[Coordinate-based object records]

──────

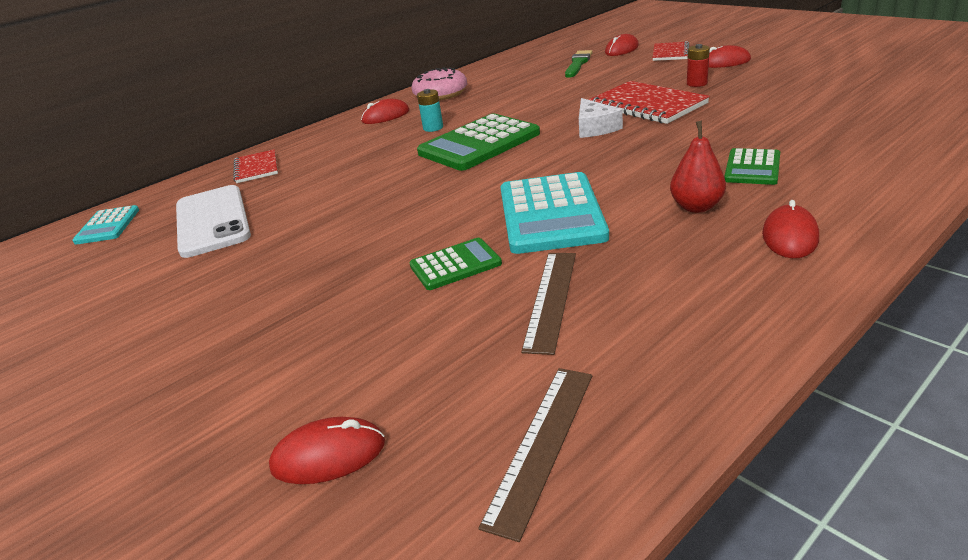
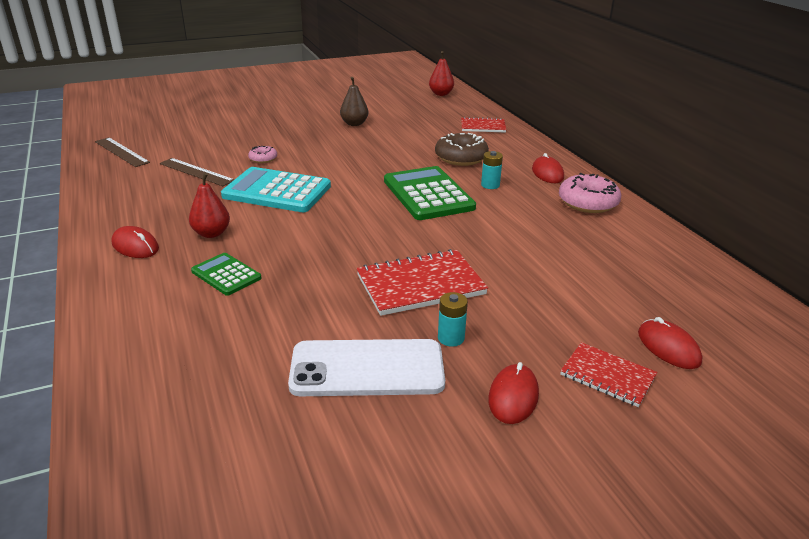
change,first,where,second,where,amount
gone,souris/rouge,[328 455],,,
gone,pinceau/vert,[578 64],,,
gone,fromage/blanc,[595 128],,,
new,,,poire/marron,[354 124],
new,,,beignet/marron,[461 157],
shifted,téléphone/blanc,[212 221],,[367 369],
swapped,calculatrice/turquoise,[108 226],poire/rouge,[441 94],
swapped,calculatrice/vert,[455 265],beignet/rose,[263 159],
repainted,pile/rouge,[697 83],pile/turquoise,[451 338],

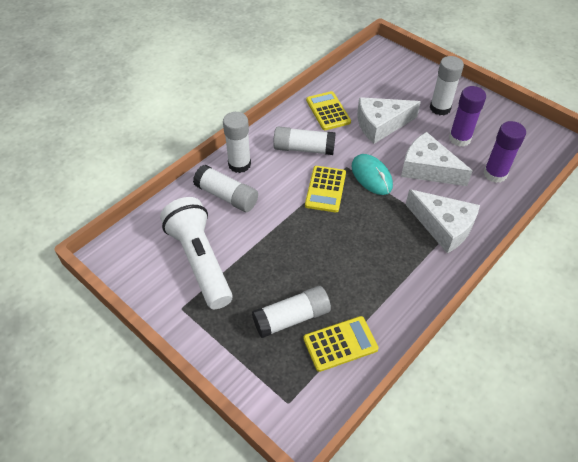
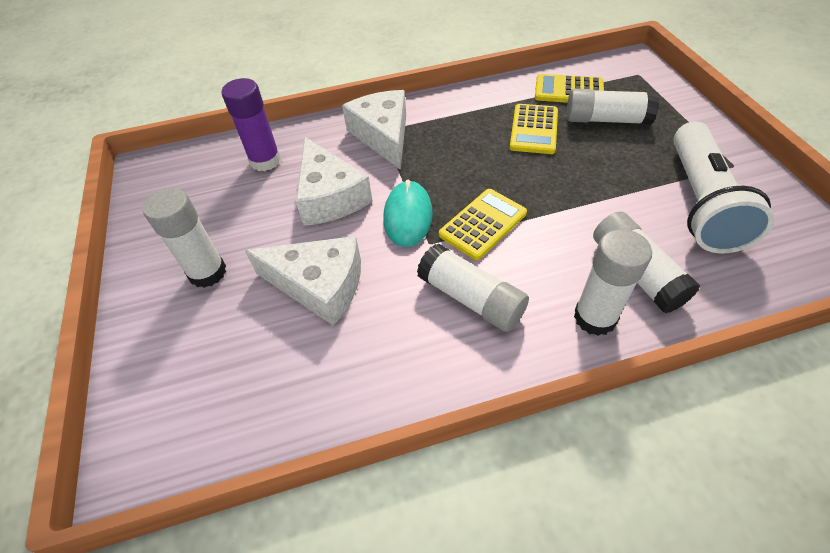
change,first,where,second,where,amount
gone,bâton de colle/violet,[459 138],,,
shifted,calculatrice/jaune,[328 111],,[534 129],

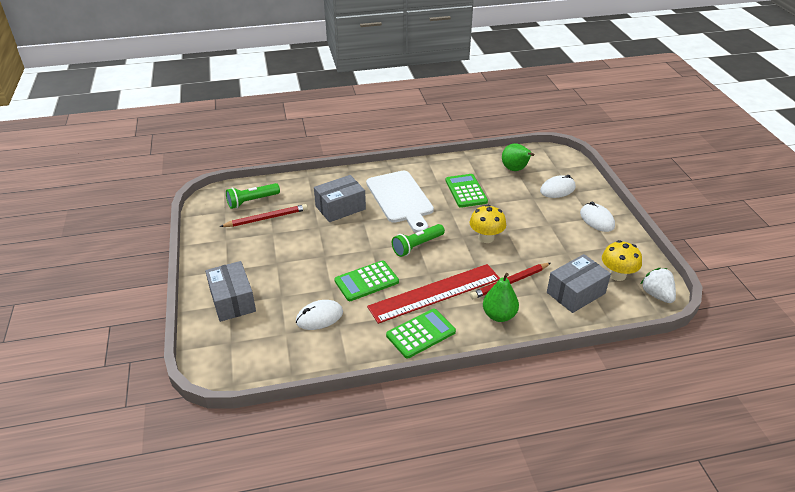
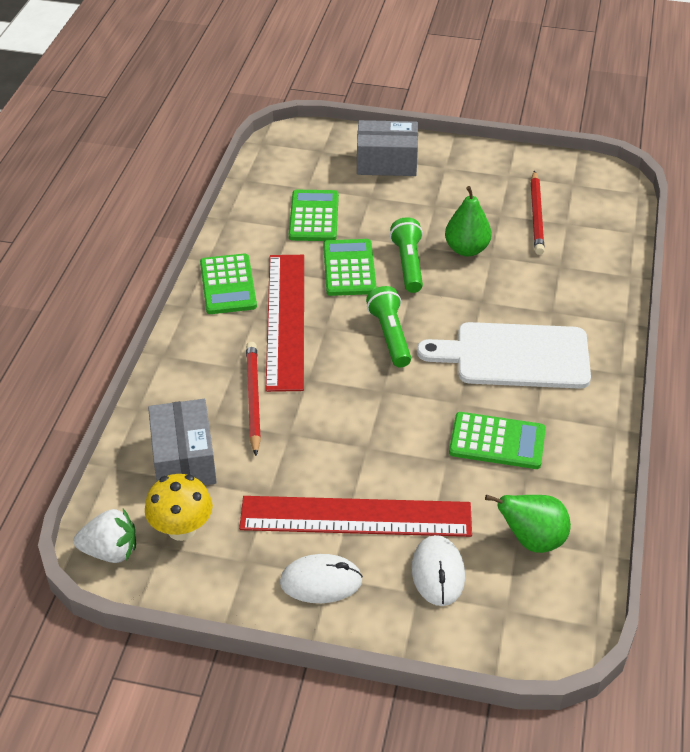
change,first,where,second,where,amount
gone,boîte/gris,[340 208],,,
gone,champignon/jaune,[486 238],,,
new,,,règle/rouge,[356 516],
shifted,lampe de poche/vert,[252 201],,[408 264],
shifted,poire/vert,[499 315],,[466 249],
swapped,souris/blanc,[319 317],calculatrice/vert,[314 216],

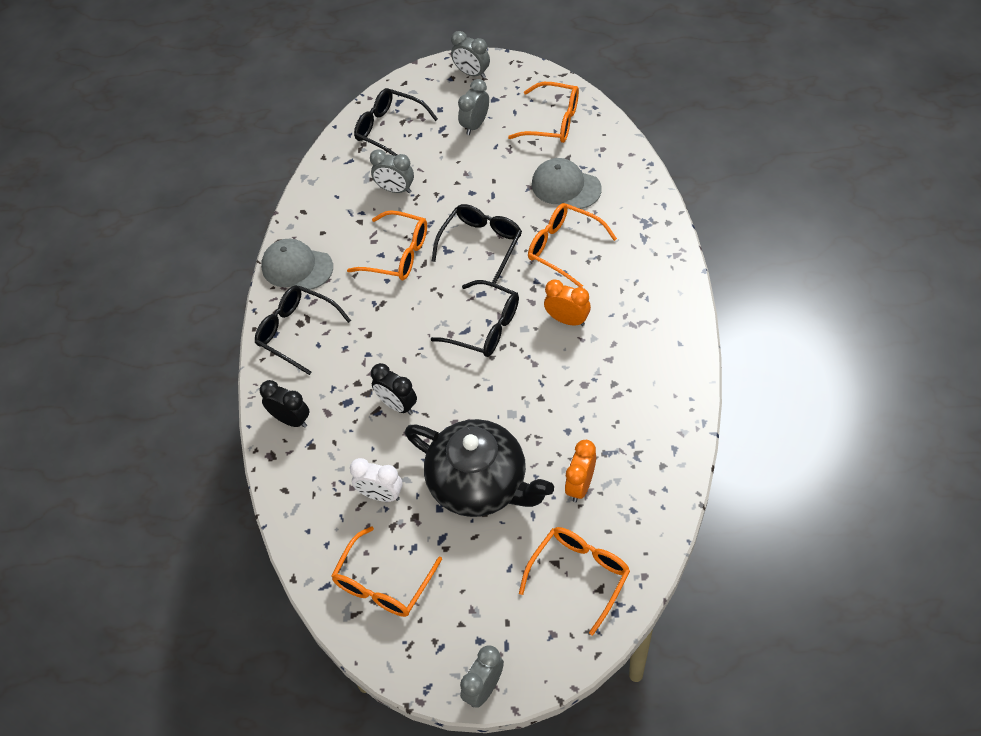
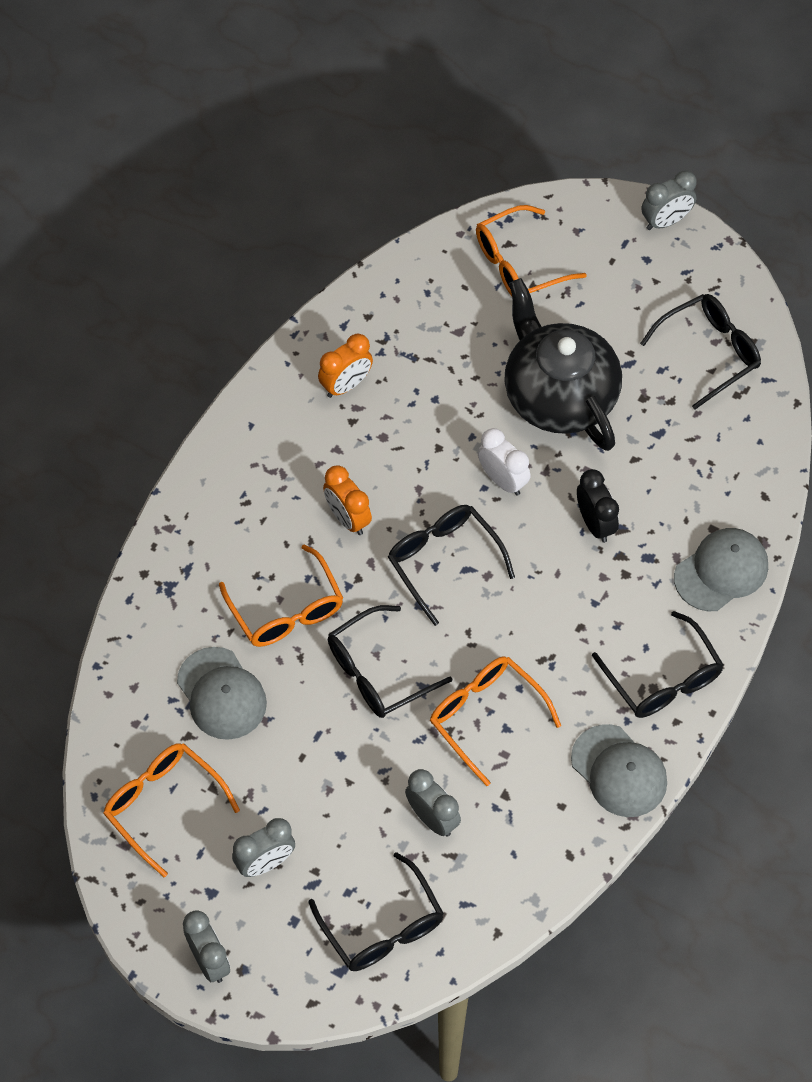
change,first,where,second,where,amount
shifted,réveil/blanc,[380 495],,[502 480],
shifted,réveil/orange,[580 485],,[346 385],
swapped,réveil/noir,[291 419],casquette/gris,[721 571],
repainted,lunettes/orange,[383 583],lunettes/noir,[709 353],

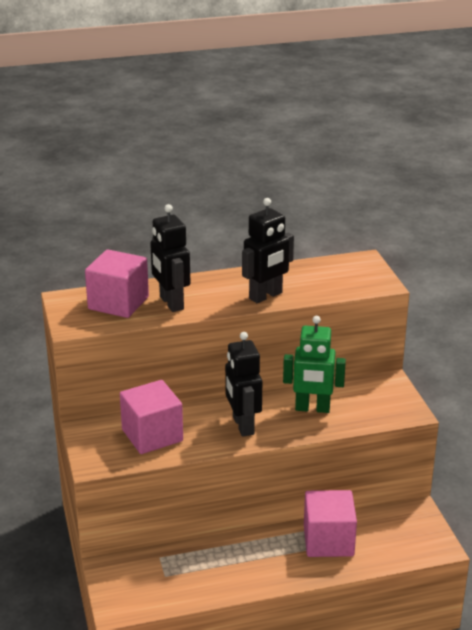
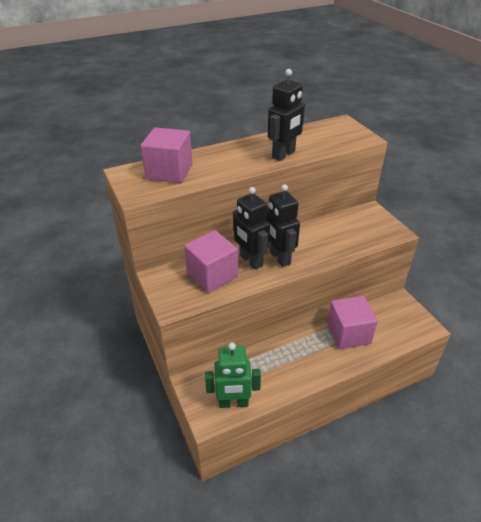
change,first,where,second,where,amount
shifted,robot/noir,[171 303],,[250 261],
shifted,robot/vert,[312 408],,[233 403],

──────

Your copy should match the records above exactly, apart from the pictures, which stay out.

change,first,where,second,where,amount
gone,souris/rouge,[328 455],,,
gone,pinceau/vert,[578 64],,,
gone,fromage/blanc,[595 128],,,
new,,,poire/marron,[354 124],
new,,,beignet/marron,[461 157],
shifted,téléphone/blanc,[212 221],,[367 369],
swapped,calculatrice/turquoise,[108 226],poire/rouge,[441 94],
swapped,calculatrice/vert,[455 265],beignet/rose,[263 159],
repainted,pile/rouge,[697 83],pile/turquoise,[451 338],

change,first,where,second,where,amount
gone,bâton de colle/violet,[459 138],,,
shifted,calculatrice/jaune,[328 111],,[534 129],

change,first,where,second,where,amount
gone,boîte/gris,[340 208],,,
gone,champignon/jaune,[486 238],,,
new,,,règle/rouge,[356 516],
shifted,lampe de poche/vert,[252 201],,[408 264],
shifted,poire/vert,[499 315],,[466 249],
swapped,souris/blanc,[319 317],calculatrice/vert,[314 216],

change,first,where,second,where,amount
shifted,réveil/blanc,[380 495],,[502 480],
shifted,réveil/orange,[580 485],,[346 385],
swapped,réveil/noir,[291 419],casquette/gris,[721 571],
repainted,lunettes/orange,[383 583],lunettes/noir,[709 353],

change,first,where,second,where,amount
shifted,robot/noir,[171 303],,[250 261],
shifted,robot/vert,[312 408],,[233 403],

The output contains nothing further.